Identify every line in the material below that contains the string "kern", and copy each of those lines in full. Treat uppercase and lowercase letters as different.

* Items
-- BEGIN --

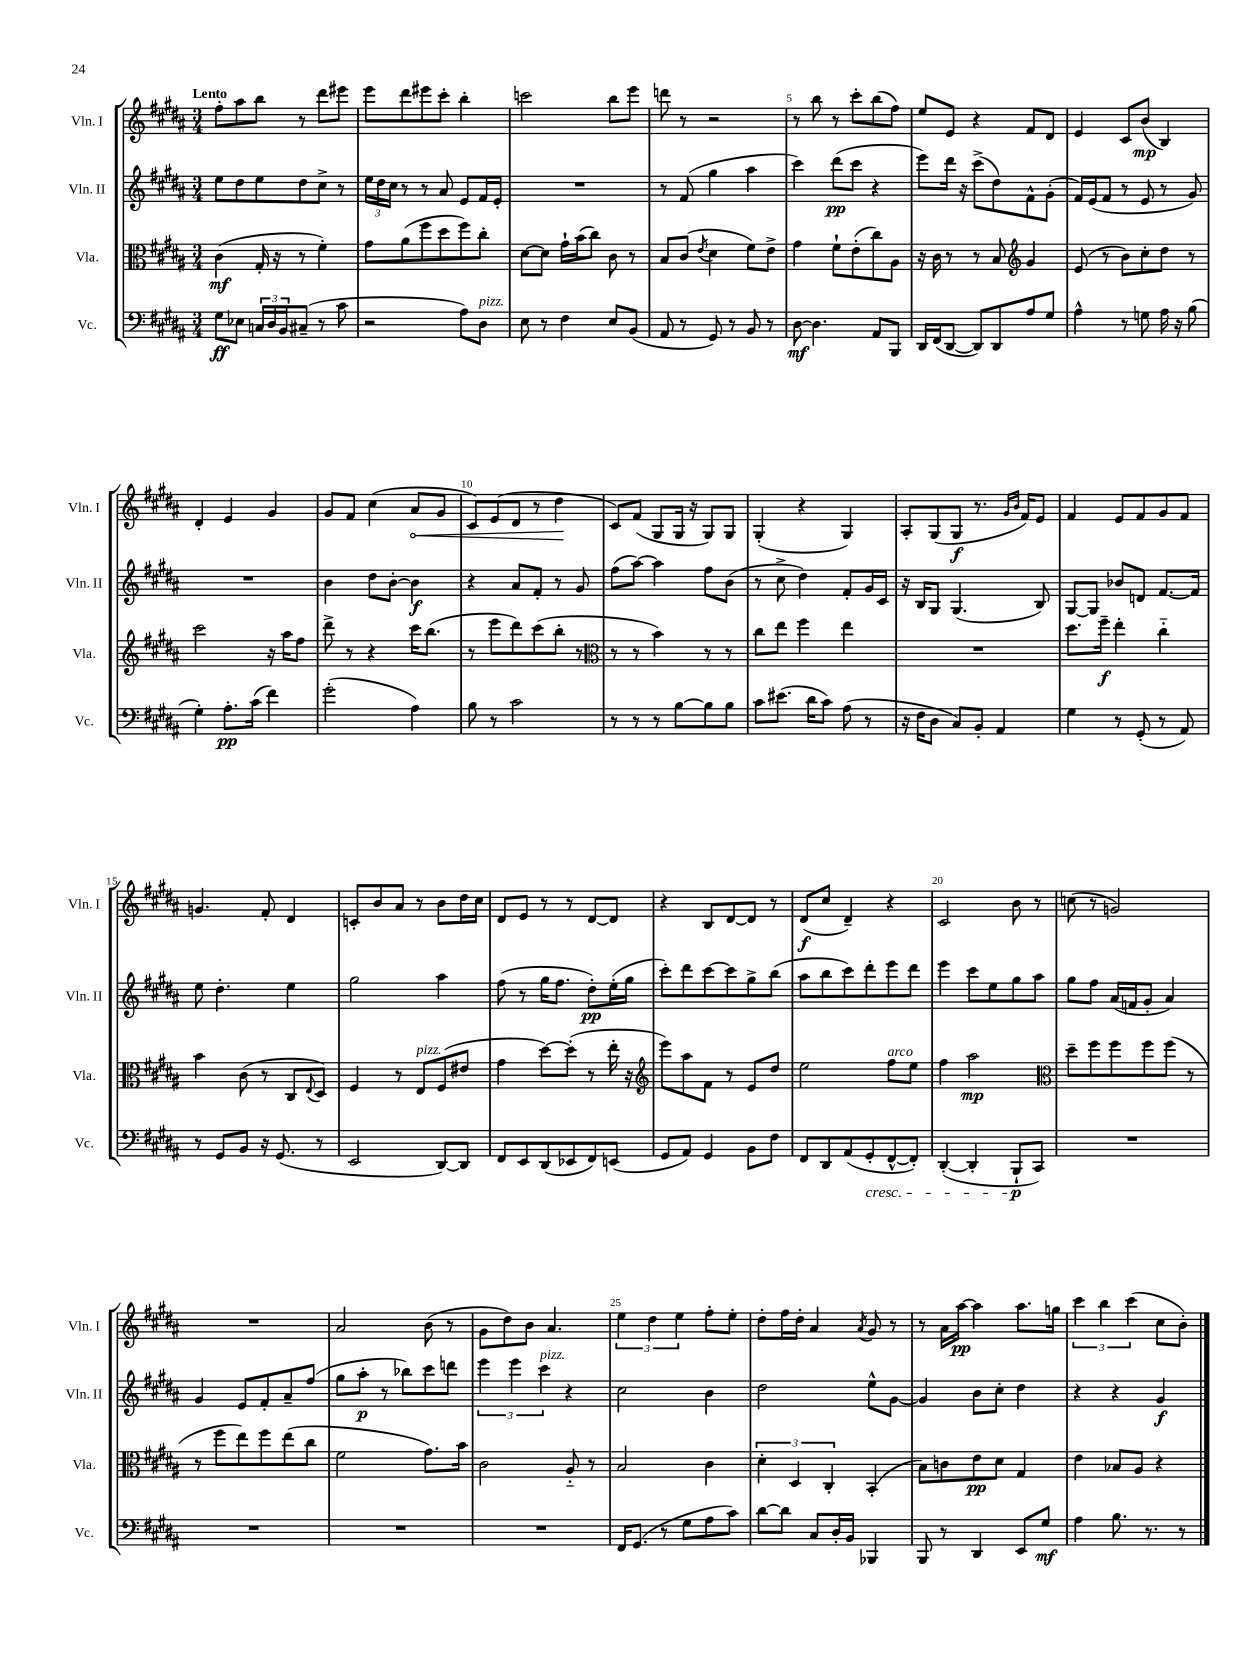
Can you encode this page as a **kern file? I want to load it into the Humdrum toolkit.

**kern	**kern	**kern	**kern
*staff4	*staff3	*staff2	*staff1
*clefF4	*clefC3	*clefG2	*clefG2
*k[f#c#g#d#a#]	*k[f#c#g#d#a#]	*k[f#c#g#d#a#]	*k[f#c#g#d#a#]
*M3/4	*M3/4	*M3/4	*M3/4
8G#	(4c#	8ee	8ff#'
8E-	.	8dd#	8aa#
24C	16G#'	8ee	8bb
24D#	.	.	.
.	16r	.	.
24BB	.	.	.
(8C#~	8r	8dd#	8r
8r	4f#')	8cc#^	8ddd#
8c#	.	8r	8eee#
=	=	=	=
2r	8g#	24ee	8eee
.	.	24dd#	.
.	.	24cc#	.
.	(8a#	8r	8ddd#
.	8ff#	8r	8eee#
.	8dd#	8a#	8ccc#'
8A#)	8ff#)	8e	4bb'
8D#	8cc#'	16f#	.
.	.	16e'	.
=	=	=	=
8E	[8d#	2.r	2ccc
8r	8d#]	.	.
4F#	16g#`	.	.
.	(16b	.	.
.	8cc#)	.	.
8E	8c#	.	8bb
(8BB	8r	.	8eee
=	=	=	=
8AA#	8B	8r	8ddd
8r	(8c#	(8f#	8r
.	8qe	.	.
8GG#)	4d#	4gg#	2r
8r	.	.	.
8BB	8f#)	4aa#	.
8r	8e^	.	.
=	=	=	=
[8D#	4g#	4ccc#)	8r
4.D#]	.	.	8bb
.	8f#`	(8ddd#	8r
.	(8e'	8ccc#	8ccc#'
8AA#	8cc#)	4r	(8bb
8BBB	8A#	.	8ff#)
=	=	=	=
16DD#	16r	8eee)	8ee
(16FF#	16c#	.	.
[8DD#	8r	16ddd#	8e
.	.	16r	.
8DD#])	8r	(8ccc#^	4r
8DD#	8B	8dd#)	.
*	*clefG2	*	*
8A#	4g#	8f#^^	8f#
8G#	.	(8g#'	8d#
=	=	=	=
4A#^^	(8e	16f#)	4e
.	.	(16e	.
.	8r	8f#	.
8r	8b)	8r	8c#
8G	8cc#'	8e	(8b
16A#	8dd#	8r	4B)
16r	.	.	.
(8B	8r	8g#)	.
=	=	=	=
4G#')	2ccc#	2.r	4d#'
8.A#'	.	.	4e
(16c#	.	.	.
4f#)	16r	.	4g#
.	16aa#	.	.
.	8ff#	.	.
=	=	=	=
(2g#'	8ddd#^	4b	8g#
.	8r	.	8f#
.	4r	8dd#	(4cc#
.	.	[8b'	.
4A#)	16ccc#	4b]	8a#
.	(8.bb	.	.
.	.	.	8g#
=	=	=	=
8B	8r	4r	8c#)
8r	8eee	.	(8e
2c#	8ddd#)	8a#	8d#
.	(8ccc#	8f#'	8r
.	8bb'	8r	4dd#
.	8r	8g#	.
=	=	=	=
*	*clefC3	*	*
8r	8r	(8ff#	8c#)
8r	8r	[8aa#)	(8f#
8r	4b)	4aa#]	8G#
[8B	.	.	16G#
.	.	.	16r
8B]	8r	8ff#	8G#)
8B	8r	(8b	8G#
=	=	=	=
8c#	8cc#	8r	(4G#'
(8.e#	8ee	8cc#^	.
.	4ff#	4dd#)	4r
16d#	.	.	.
8c#)	.	.	.
(8A#	4ee	8f#'	4G#)
8r	.	16g#	.
.	.	16c#	.
=	=	=	=
16r	2.r	16r	8A#'
16F#	.	16B	.
8D#	.	8G#	(8G#
8C#)	.	(4.G#	8G#
8BB'	.	.	8.r
4AA#	.	.	.
.	.	.	16qqg#
.	.	.	16qqb
.	.	.	16f#)
.	.	8B)	8e
=	=	=	=
4G#	8.dd#	[8G#	4f#
.	.	8G#]	.
.	16ff#~	.	.
8r	4ee'	8b-	8e
(8GG#'	.	8d	8f#
8r	4cc#'~	[8.f#	8g#
8AA#)	.	.	8f#
.	.	16f#]	.
=	=	=	=
8r	4b	8ee	4.g
8GG#	.	4.dd#'	.
8BB	(8c#	.	.
16r	8r	.	8f#'
(8.GG#	.	.	.
.	8C#	4ee	4d#
.	8qqE	.	.
8r	8D#)	.	.
=	=	=	=
2EE	4F#	2gg#	8c'
.	.	.	8b
.	8r	.	8a#
.	8E	.	8r
[8DD#)	(8F#	4aa#	8b
8DD#]	8e#	.	16dd#
.	.	.	16cc#
=	=	=	=
8FF#	4g#	(8ff#	8d#
8EE	.	8r	8e
(8DD#	[8dd#)	16gg#	8r
.	.	8.ff#	.
8EE-	(8dd#']	.	8r
8FF#)	8r	8dd#')	[8d#
(8EE	16ee'	(16ee'	8d#]
.	16r	16gg#	.
=	=	=	=
*	*clefG2	*	*
8GG#	8eee)	8ccc#')	4r
8AA#)	8aa#	8ddd#	.
4GG#	8f#	[8ccc#	8B
.	8r	8ccc#]	[8d#
8BB	8e	8gg#^	8d#]
8F#	8dd#	(8bb	8r
=	=	=	=
8FF#	2ee	8aa#	(8d#
8DD#	.	8bb	8cc#
(8AA#	.	8ccc#)	4d#~)
8GG#'	.	8ddd#'	.
[8FF#^^	8ff#	8eee	4r
8FF#'])	8ee	8ddd#	.
=	=	=	=
([4DD#'	4ff#	4eee	2c#
4DD#']	2aa#	8ccc#	.
.	.	8ee	.
8BBB`	.	8gg#	8b
8CC#)	.	8aa#	8r
=	=	=	=
*	*clefC3	*	*
2.r	8dd#~	8gg#	(8cc
.	8ff#	8ff#	8r
.	8ff#	(16a#	2g)
.	.	16f	.
.	8ff#	8g#'	.
.	(8ff#	4a#)	.
.	8r	.	.
=	=	=	=
2.r	8r	4g#	2.r
.	8ff#	.	.
.	8ee)	8e	.
.	8ff#	8f#'	.
.	(8ee	8a#~	.
.	8cc#	(8ff#	.
=	=	=	=
2.r	2f#	8gg#	2a#
.	.	8aa#'	.
.	.	8r	.
.	.	8bb-)	.
.	8.g#)	8ccc#	(8b
.	.	8ddd	8r
.	16b	.	.
=	=	=	=
2.r	2c#	6eee	8g#
.	.	.	8dd#)
.	.	6eee	.
.	.	.	8b
.	.	6ccc#	.
.	.	.	4.a#
.	8A#'~	4r	.
.	8r	.	.
=	=	=	=
16FF#	2B	2cc#	6ee
(8.GG#	.	.	.
.	.	.	6dd#
8r	.	.	.
.	.	.	6ee
8G#	.	.	.
8A#	4c#	4b	8ff#'
8c#)	.	.	8ee'
=	=	=	=
[8d#	6d#'	2dd#	8dd#'
8d#]	.	.	16ff#
.	6D#	.	.
.	.	.	16dd#'
8C#	.	.	4a#
.	6C#'	.	.
16D#'	.	.	.
16BB	.	.	.
.	.	.	8qa#
4BBB-	(4BB'	8ee^^	8g#
.	.	[8g#	8r
=	=	=	=
8BBB	8B)	4g#]	8r
8r	8c	.	16a#
.	.	.	[16aa#
4DD#	8e	8b	4aa#]
.	8d#	8cc#'	.
8EE	4G#	4dd#	8.aa#
8G#	.	.	.
.	.	.	16gg
=	=	=	=
4A#	4e	4r	6ccc#
.	.	.	6bb
8.B	8B-	4r	.
.	.	.	(6ccc#
.	8A#	.	.
8.r	.	.	.
.	4r	4g#	8cc#
8r	.	.	8b')
==	==	==	==
*-	*-	*-	*-
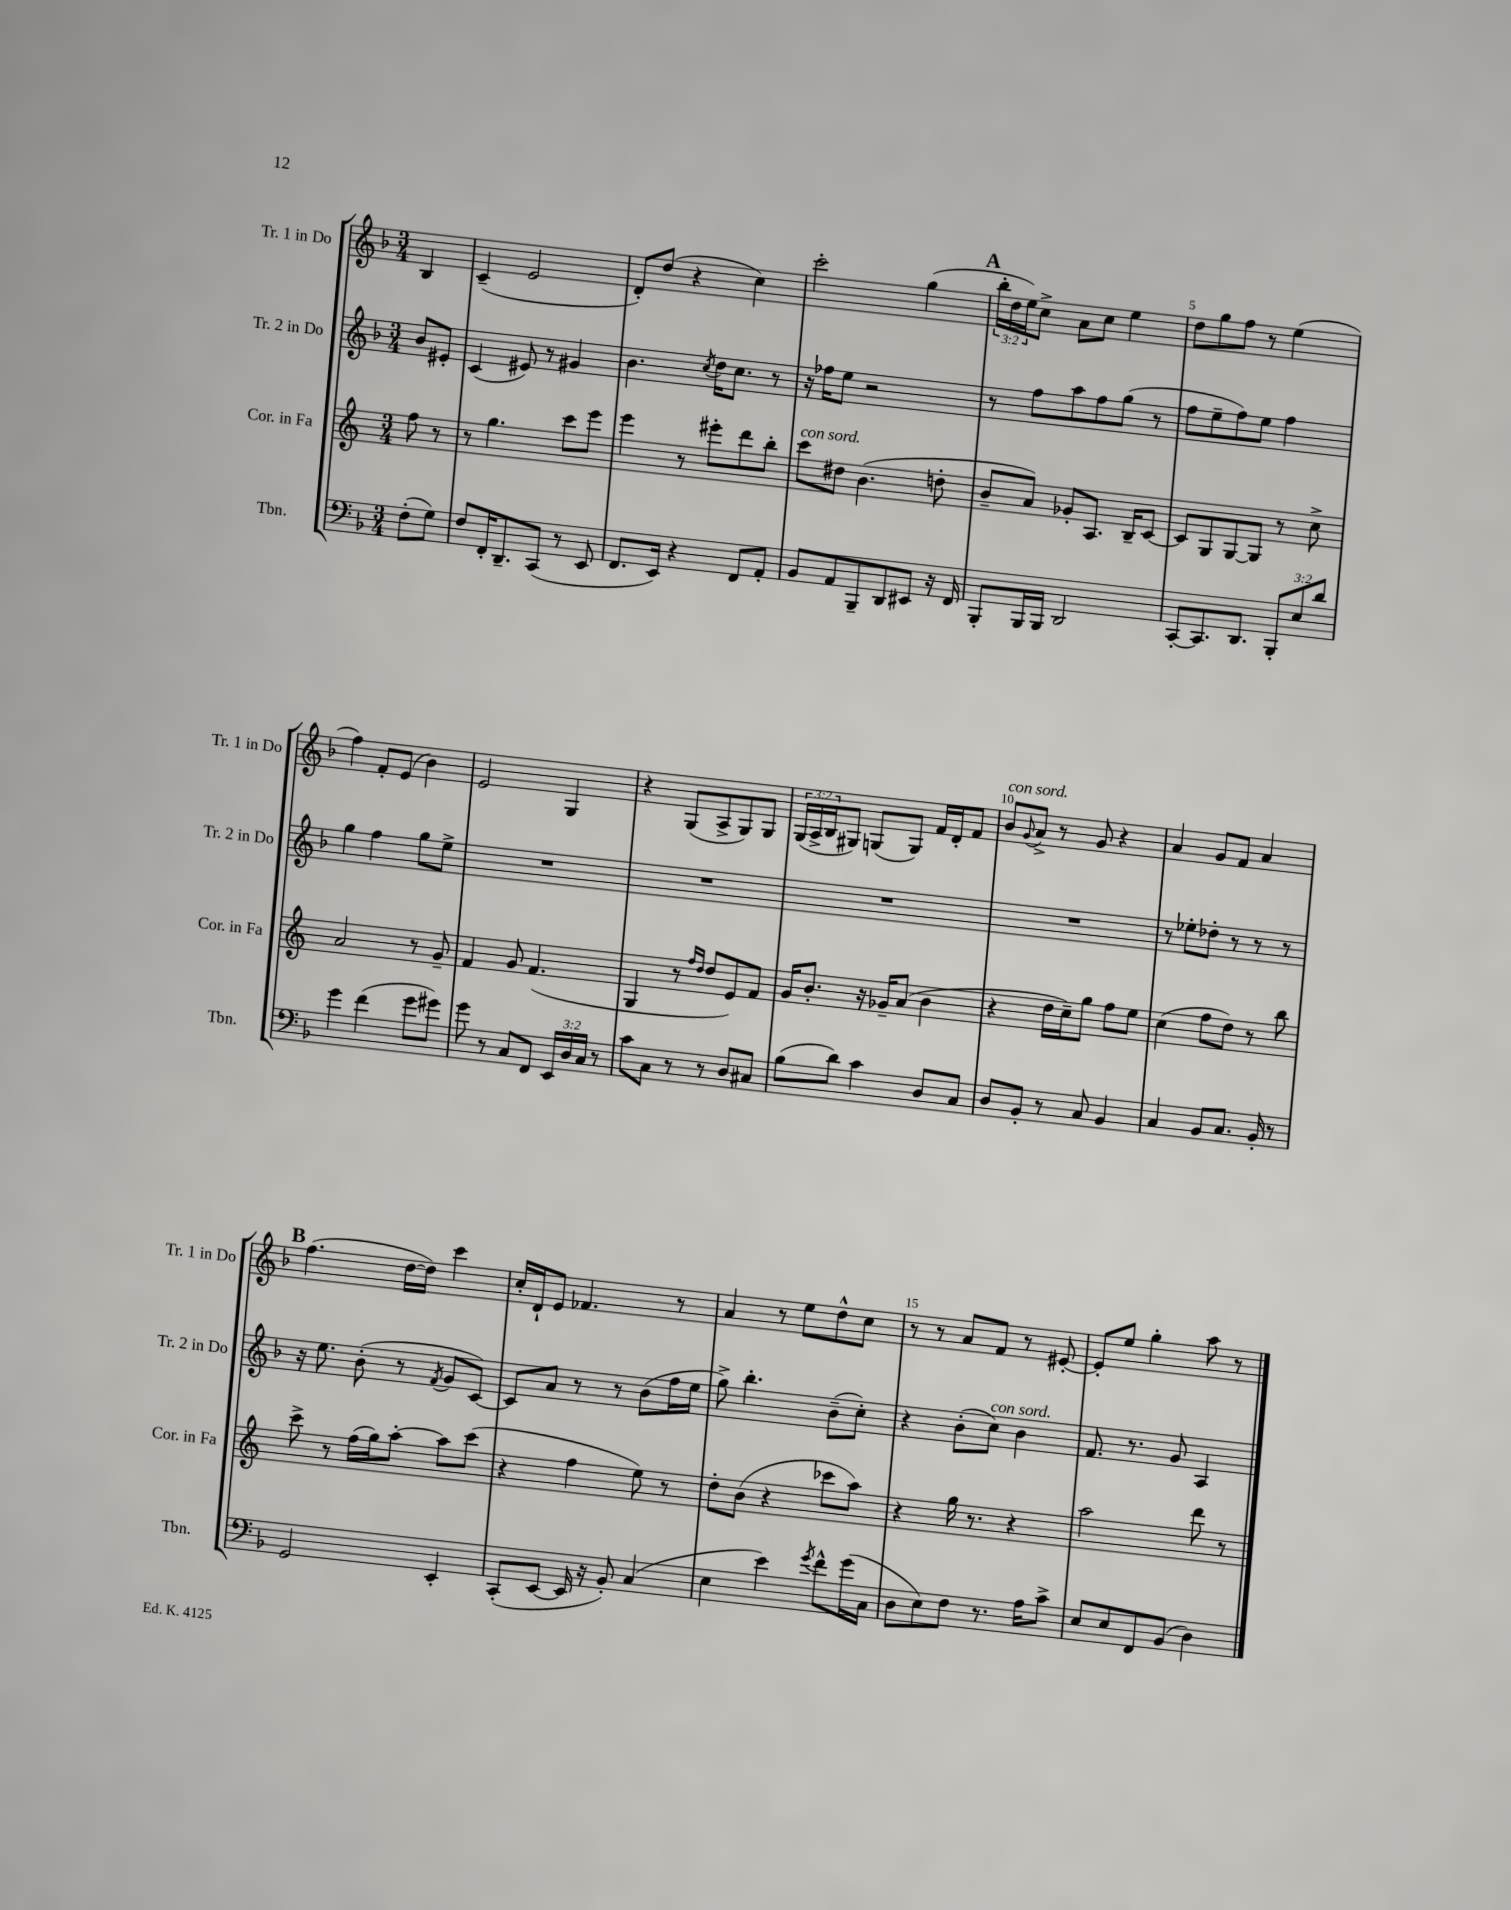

-- END --

* Task output
Can you encode this page as a **kern file? I want to load it into the Humdrum toolkit.
**kern	**kern	**kern	**kern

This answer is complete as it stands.